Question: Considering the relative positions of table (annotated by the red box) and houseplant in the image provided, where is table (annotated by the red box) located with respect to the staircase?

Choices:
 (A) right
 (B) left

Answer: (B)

PROMPT =>
Copy out the entries above word for word, keeping each line in its original order.

RESULT BELOW =>
Question: Considering the relative positions of table (annotated by the red box) and houseplant in the image provided, where is table (annotated by the red box) located with respect to the staircase?

Choices:
 (A) right
 (B) left

Answer: (B)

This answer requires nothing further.